▸ Task requirements: Lines containing the word "dice" in the data below: say how many, with no other text.
::: Exercise material :::
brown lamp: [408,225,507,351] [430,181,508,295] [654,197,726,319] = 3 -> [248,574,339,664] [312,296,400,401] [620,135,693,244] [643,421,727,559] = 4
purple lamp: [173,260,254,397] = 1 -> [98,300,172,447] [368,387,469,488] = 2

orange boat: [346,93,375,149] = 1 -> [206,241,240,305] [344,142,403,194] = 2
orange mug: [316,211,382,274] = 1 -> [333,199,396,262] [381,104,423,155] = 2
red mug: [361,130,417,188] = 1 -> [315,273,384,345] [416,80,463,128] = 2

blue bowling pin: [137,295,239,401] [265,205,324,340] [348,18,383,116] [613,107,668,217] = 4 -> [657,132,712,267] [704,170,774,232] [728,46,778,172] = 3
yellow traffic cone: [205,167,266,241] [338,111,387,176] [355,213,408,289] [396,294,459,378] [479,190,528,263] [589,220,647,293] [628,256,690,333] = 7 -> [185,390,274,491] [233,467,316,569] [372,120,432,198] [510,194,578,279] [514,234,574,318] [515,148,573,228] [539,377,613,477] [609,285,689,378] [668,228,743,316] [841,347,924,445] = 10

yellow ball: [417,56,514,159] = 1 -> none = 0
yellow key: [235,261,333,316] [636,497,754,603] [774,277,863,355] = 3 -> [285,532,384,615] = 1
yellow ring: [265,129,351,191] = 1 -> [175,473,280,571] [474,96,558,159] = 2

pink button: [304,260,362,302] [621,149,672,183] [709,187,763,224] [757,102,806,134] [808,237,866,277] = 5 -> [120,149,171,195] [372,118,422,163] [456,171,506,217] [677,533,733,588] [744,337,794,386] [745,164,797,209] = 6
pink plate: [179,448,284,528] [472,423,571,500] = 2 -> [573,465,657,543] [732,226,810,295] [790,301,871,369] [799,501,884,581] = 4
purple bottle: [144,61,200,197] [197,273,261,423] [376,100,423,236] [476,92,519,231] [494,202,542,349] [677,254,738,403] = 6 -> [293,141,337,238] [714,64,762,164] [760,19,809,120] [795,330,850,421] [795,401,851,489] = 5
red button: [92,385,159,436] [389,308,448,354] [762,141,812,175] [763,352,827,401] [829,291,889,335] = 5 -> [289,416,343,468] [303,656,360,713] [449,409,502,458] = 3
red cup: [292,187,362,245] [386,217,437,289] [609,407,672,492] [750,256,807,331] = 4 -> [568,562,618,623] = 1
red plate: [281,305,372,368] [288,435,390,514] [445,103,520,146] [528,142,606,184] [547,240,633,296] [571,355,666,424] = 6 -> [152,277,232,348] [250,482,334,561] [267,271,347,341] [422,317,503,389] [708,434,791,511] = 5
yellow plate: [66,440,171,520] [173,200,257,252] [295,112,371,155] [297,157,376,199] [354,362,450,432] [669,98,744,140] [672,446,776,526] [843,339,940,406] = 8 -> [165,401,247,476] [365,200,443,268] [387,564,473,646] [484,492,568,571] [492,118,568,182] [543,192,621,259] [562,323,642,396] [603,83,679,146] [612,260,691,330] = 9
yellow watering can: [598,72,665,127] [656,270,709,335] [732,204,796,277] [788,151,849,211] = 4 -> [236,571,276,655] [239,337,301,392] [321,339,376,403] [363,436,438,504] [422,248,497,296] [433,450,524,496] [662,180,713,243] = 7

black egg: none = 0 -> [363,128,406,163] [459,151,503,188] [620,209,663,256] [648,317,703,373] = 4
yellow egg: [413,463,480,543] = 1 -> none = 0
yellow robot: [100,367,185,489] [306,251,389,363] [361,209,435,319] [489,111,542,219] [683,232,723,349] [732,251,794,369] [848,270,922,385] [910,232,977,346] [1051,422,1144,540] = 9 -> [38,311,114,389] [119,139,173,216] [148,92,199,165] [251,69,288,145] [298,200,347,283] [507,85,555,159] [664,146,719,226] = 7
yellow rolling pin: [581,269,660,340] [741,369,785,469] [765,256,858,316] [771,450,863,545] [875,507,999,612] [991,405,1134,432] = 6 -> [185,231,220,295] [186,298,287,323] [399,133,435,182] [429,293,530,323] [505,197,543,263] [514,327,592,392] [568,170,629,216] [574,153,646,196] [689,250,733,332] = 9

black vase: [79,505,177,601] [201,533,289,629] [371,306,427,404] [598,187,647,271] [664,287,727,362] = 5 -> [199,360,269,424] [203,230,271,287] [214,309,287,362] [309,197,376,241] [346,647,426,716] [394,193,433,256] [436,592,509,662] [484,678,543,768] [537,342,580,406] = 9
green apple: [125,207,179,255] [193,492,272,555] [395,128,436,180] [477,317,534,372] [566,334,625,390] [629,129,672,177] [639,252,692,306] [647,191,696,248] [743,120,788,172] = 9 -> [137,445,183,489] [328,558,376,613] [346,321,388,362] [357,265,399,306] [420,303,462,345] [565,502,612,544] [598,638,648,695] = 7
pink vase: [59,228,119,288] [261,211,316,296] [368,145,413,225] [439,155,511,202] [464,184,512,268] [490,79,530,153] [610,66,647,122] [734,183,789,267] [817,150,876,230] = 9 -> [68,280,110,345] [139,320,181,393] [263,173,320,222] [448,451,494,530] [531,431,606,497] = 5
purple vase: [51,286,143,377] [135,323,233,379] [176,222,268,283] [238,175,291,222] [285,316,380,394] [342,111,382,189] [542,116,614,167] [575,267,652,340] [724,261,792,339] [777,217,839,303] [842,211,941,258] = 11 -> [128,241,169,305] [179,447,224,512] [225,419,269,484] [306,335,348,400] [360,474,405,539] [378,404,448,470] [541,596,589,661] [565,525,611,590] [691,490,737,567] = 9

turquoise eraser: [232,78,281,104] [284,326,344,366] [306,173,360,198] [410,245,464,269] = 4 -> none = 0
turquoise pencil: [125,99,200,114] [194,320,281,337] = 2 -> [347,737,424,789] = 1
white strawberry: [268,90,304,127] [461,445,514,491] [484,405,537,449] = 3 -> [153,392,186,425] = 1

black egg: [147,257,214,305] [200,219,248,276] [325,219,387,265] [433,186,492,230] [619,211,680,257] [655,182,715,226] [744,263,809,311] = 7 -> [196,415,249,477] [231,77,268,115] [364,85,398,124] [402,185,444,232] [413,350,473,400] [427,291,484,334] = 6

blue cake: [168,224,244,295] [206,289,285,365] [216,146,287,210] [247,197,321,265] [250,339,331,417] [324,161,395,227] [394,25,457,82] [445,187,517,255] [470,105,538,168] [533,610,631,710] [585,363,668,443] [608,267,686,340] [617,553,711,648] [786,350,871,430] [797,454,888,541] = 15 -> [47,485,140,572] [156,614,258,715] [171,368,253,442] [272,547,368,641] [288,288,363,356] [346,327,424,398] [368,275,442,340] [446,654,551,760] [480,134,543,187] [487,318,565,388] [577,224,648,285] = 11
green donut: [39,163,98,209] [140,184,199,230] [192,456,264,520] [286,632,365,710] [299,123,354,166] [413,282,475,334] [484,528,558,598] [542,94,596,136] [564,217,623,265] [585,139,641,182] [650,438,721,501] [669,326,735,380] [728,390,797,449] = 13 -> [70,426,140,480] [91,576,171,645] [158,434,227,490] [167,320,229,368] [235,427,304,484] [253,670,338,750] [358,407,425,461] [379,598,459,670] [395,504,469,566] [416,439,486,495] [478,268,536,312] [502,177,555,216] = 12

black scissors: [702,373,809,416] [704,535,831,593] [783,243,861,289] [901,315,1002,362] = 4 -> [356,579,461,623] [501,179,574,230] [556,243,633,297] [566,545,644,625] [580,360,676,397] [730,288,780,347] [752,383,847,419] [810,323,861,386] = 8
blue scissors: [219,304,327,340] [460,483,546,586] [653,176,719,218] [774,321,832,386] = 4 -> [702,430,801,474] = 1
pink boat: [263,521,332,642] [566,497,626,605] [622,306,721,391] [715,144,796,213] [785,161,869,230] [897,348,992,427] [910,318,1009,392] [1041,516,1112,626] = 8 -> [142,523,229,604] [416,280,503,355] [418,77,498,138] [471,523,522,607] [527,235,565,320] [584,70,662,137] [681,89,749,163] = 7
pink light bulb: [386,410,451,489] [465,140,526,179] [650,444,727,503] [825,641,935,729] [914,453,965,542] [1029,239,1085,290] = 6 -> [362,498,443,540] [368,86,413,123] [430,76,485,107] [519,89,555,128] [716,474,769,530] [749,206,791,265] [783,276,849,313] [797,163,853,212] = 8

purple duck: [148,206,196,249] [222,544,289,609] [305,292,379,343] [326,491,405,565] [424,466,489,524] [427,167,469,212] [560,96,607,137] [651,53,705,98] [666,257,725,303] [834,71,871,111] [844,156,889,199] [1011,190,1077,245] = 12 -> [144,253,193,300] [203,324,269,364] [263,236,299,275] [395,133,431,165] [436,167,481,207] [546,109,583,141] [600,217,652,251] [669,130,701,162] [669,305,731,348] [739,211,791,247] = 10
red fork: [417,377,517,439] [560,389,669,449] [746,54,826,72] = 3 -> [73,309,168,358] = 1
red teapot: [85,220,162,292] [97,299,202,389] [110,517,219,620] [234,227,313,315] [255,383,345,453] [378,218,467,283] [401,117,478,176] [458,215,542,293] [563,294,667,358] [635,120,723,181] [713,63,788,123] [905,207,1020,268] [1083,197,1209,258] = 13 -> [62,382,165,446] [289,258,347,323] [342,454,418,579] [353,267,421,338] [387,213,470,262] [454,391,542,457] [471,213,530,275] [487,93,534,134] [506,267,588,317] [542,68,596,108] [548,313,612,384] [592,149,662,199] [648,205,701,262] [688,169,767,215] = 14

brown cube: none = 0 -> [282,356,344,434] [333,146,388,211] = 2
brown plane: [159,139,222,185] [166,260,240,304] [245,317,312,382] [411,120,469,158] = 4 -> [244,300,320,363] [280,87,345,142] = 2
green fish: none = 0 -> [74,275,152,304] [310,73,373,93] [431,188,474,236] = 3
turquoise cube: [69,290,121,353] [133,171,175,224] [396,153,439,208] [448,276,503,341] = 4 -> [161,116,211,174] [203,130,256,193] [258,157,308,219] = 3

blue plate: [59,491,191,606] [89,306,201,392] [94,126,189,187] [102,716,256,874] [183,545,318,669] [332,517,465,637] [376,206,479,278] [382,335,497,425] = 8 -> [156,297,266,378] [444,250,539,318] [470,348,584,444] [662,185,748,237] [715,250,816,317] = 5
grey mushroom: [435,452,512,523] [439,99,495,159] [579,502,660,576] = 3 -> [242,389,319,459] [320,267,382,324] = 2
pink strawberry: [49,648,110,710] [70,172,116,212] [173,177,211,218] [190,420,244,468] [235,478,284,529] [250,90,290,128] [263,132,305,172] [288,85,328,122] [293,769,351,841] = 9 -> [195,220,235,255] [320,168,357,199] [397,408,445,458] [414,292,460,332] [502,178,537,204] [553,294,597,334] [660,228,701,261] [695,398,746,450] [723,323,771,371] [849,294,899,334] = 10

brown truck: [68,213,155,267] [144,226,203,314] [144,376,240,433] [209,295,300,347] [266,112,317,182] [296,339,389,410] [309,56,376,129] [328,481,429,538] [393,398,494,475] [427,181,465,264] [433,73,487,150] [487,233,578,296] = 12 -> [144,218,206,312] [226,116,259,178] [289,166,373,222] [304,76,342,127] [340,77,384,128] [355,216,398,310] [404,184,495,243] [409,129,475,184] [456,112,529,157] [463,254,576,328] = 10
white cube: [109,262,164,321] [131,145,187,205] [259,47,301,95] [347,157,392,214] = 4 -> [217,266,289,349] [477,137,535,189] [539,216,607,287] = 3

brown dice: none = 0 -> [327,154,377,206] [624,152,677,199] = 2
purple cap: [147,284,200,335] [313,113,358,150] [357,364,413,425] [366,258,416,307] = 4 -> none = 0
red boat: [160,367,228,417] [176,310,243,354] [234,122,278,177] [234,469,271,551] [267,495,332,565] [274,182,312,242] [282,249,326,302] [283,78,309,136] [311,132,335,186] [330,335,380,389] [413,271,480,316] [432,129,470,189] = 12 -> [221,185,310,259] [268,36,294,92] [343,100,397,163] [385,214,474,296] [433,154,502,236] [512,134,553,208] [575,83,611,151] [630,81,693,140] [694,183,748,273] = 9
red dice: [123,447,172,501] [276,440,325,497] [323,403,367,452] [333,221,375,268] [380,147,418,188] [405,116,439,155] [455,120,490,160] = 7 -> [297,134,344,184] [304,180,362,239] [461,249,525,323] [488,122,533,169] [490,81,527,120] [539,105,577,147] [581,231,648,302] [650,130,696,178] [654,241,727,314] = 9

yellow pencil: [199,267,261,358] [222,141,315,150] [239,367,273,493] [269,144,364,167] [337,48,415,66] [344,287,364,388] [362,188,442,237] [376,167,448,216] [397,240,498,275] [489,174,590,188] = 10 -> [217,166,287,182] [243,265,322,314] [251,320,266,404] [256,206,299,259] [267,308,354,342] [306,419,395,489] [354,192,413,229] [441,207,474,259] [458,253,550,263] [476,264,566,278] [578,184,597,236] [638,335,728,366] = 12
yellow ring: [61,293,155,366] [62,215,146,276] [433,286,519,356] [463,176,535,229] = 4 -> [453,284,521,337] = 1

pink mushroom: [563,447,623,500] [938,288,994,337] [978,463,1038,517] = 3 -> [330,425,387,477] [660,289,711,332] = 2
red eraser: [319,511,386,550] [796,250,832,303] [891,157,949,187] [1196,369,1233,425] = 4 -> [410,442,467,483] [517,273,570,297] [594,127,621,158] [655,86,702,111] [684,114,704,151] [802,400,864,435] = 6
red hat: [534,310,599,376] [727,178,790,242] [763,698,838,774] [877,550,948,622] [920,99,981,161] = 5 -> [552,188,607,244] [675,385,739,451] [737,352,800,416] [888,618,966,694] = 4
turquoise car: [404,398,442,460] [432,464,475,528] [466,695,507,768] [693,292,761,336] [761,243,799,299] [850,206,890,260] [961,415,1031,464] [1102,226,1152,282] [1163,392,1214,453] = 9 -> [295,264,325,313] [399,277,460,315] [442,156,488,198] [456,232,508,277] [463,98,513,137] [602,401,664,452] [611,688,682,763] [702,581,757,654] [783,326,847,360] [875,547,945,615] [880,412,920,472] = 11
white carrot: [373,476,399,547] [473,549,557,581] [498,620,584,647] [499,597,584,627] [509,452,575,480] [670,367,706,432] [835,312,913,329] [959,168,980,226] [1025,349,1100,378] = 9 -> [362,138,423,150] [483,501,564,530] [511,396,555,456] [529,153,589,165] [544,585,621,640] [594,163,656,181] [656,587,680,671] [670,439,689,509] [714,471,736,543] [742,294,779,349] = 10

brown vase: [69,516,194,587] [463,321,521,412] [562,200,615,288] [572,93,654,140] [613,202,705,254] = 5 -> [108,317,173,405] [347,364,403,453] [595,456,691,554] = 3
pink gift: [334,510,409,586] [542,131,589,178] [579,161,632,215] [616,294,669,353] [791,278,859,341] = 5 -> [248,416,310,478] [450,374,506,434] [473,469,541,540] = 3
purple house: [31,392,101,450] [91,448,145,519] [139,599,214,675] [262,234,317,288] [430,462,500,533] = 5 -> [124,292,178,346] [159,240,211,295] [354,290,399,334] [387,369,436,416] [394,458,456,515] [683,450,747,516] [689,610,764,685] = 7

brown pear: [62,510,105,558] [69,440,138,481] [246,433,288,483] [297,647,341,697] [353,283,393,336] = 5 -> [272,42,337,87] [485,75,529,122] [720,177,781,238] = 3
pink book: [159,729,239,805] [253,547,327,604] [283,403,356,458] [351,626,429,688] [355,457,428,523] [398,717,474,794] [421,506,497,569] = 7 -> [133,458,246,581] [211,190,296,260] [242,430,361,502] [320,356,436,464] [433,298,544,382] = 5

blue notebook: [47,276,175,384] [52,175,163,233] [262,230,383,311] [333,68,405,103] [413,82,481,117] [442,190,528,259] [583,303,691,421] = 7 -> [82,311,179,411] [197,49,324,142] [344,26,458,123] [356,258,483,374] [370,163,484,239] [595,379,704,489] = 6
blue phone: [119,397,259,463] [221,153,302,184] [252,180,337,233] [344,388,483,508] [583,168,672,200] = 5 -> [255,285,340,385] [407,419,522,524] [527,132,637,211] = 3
:::
▸ Exercise answer: 2